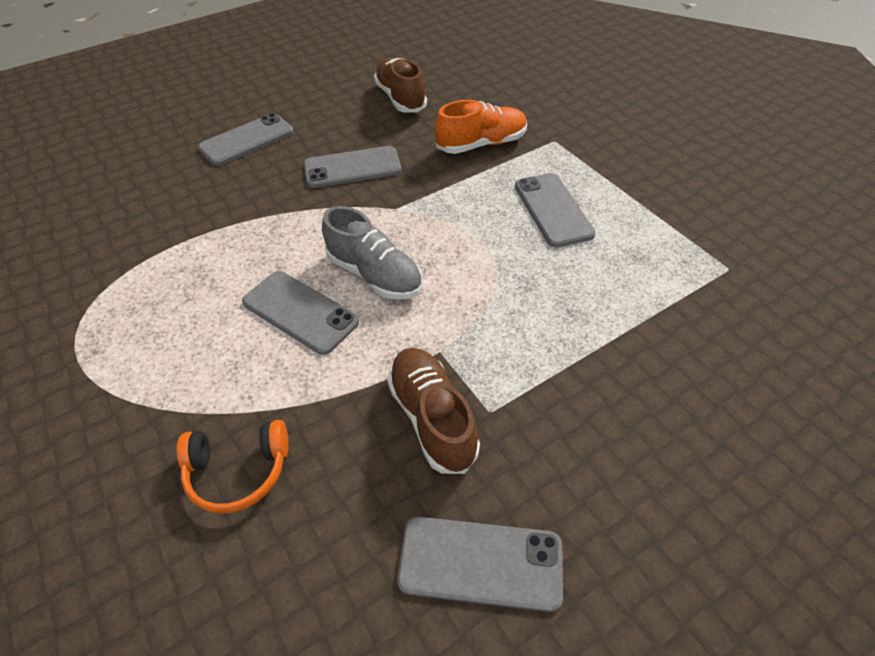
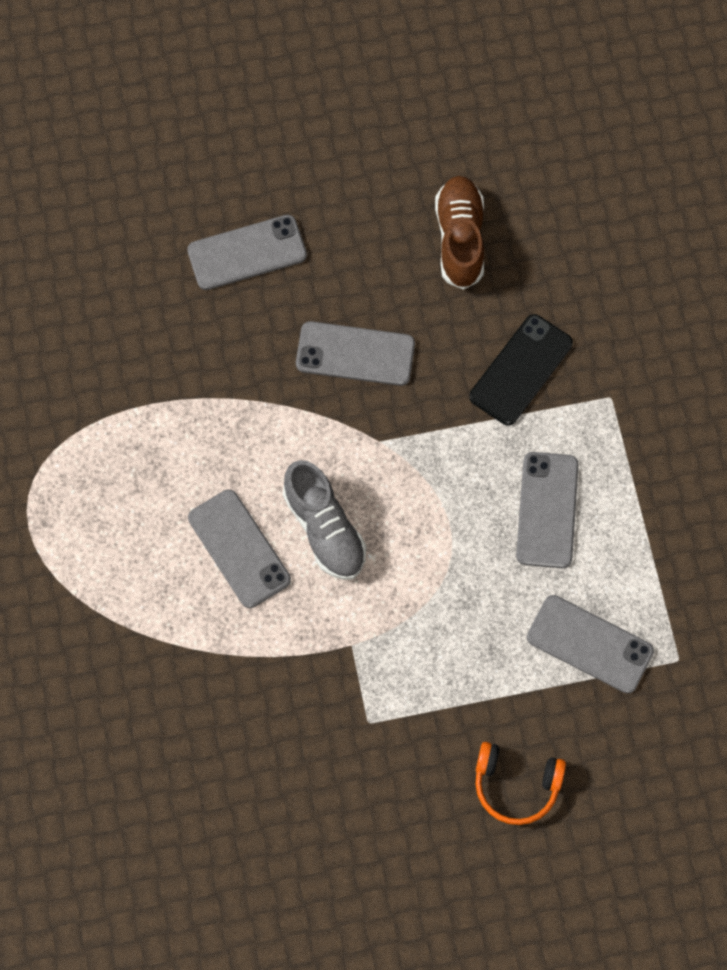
camera: 20 degrees right, 20 degrees up
(238, 471) = (147, 695): orange headphones -> orange headphones (516, 785)
(432, 417) = (318, 709): brown shoe -> none
(480, 563) = (305, 840): grey phone -> grey phone (589, 644)
(481, 144) = (521, 370): orange shoe -> black phone

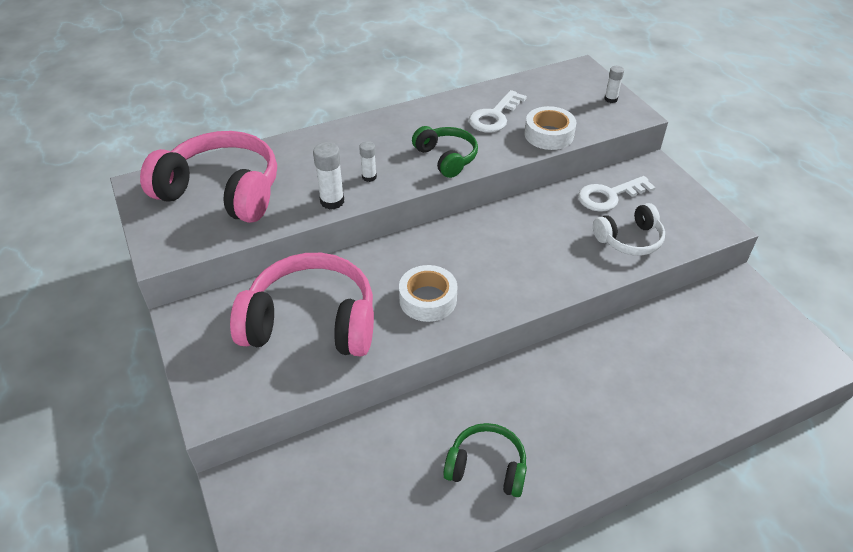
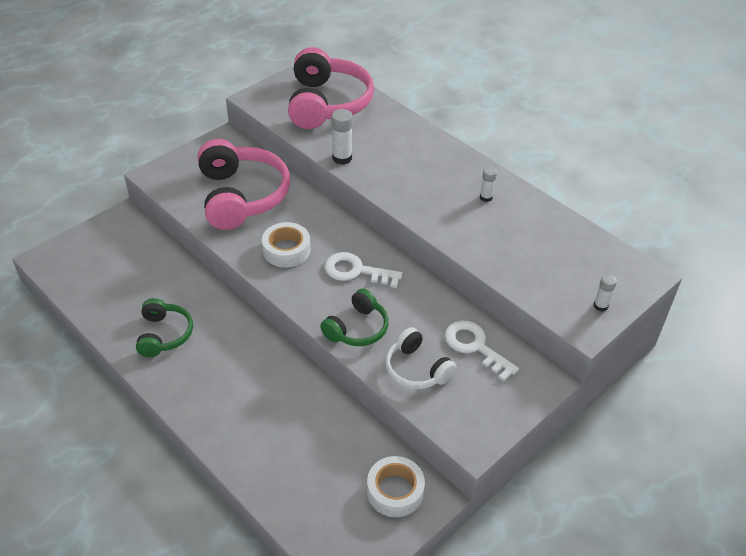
camera: 70 degrees right, 0 degrees up
(369, 177) = (381, 169): white glue stick -> white glue stick (486, 197)
(446, 158) = (431, 207): green headphones -> green headphones (357, 328)
(494, 116) = (513, 225): white key -> white key (356, 271)
(549, 135) = (506, 267): white tape -> white tape (395, 491)

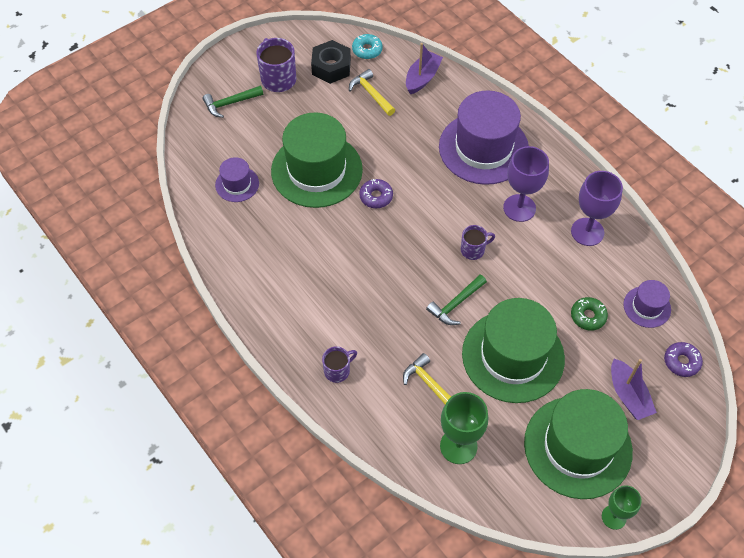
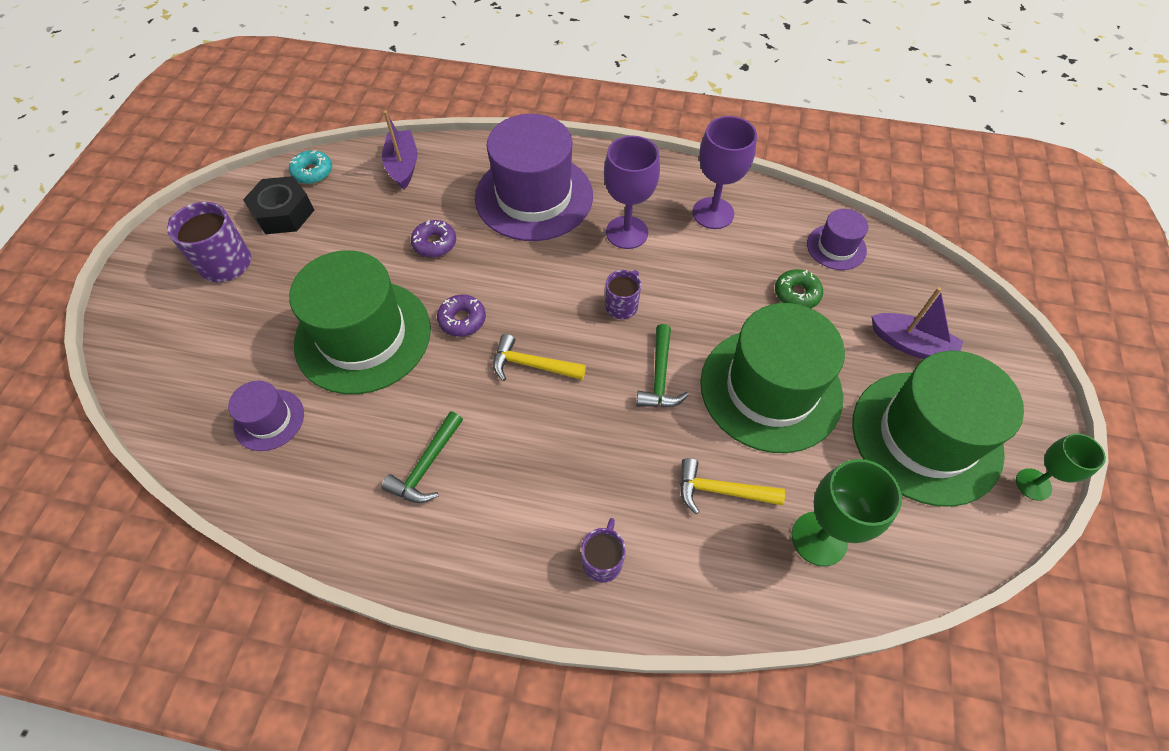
camera: 40 degrees left, 0 degrees up
(230, 103) = (179, 328): green hammer -> green hammer (426, 466)
(371, 94) = (357, 214): yellow hammer -> yellow hammer (532, 365)
(681, 362) = (918, 277): purple donut -> purple donut (434, 243)

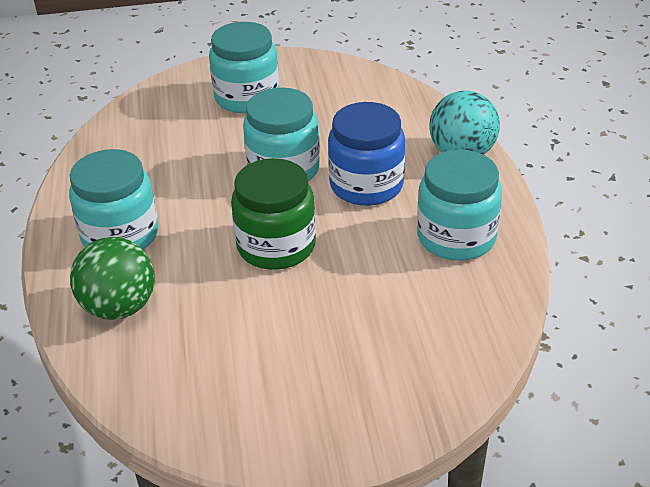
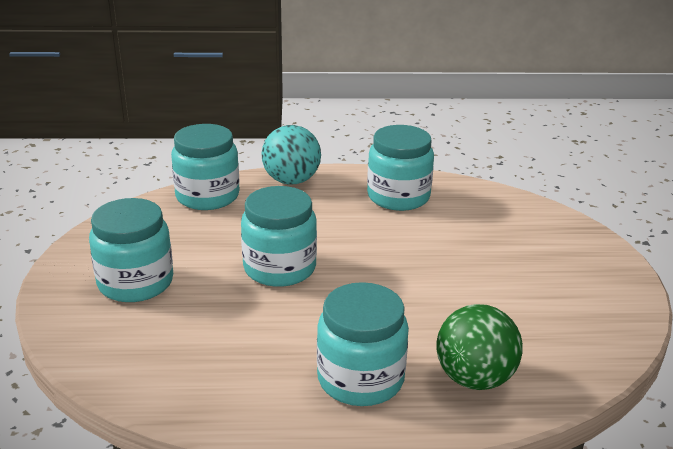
camera: 85 degrees left, 10 degrees down
(276, 246) = (395, 280): green jar -> none
(366, 185) = (320, 227): blue jar -> none
(406, 106) = (207, 196): none -> turquoise jar

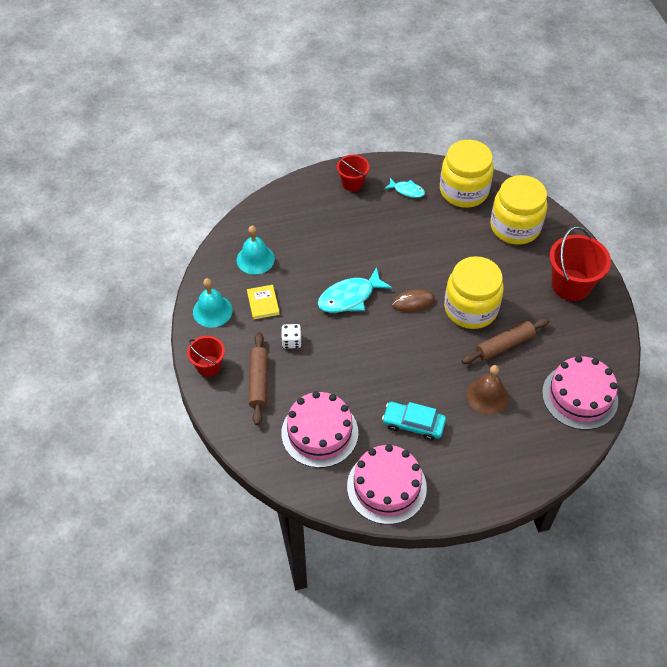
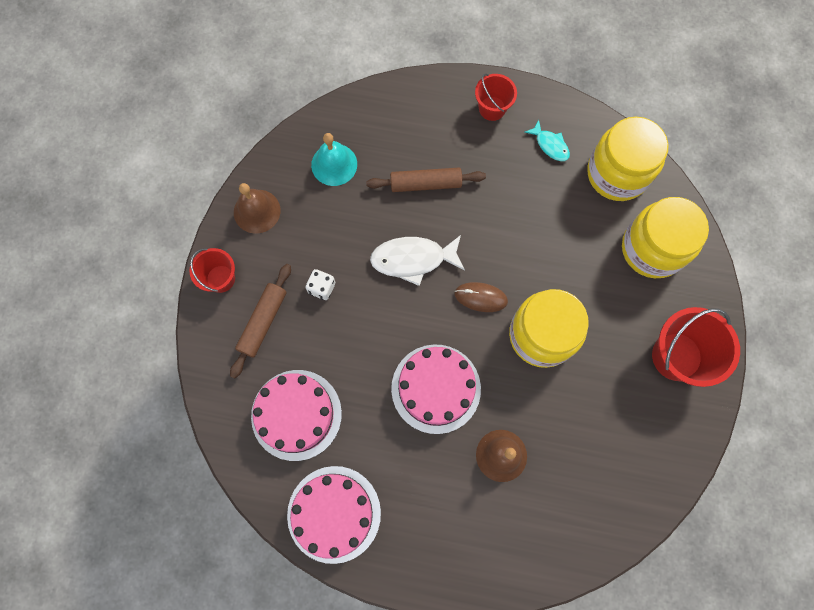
camera: 25 degrees right, 20 degrees up
(212, 311) = (257, 211): turquoise bell -> brown bell
(263, 303) = (315, 225): yellow book -> none
(350, 297) = (413, 259): turquoise fish -> white fish
(413, 424) = (401, 452): turquoise car -> none
(504, 345) = (555, 400): brown rolling pin -> brown rolling pin (425, 184)
(579, 396) = (606, 505): pink cake -> pink cake (436, 388)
═══
ABOUT THIS EXERCISE:
Look for the string "none" in the records, and copy every line where it is found.

RESULT OF THIS TASK:
(432, 417) = (318, 709): brown shoe -> none
(276, 246) = (395, 280): green jar -> none
(366, 185) = (320, 227): blue jar -> none
(406, 106) = (207, 196): none -> turquoise jar
(263, 303) = (315, 225): yellow book -> none
(413, 424) = (401, 452): turquoise car -> none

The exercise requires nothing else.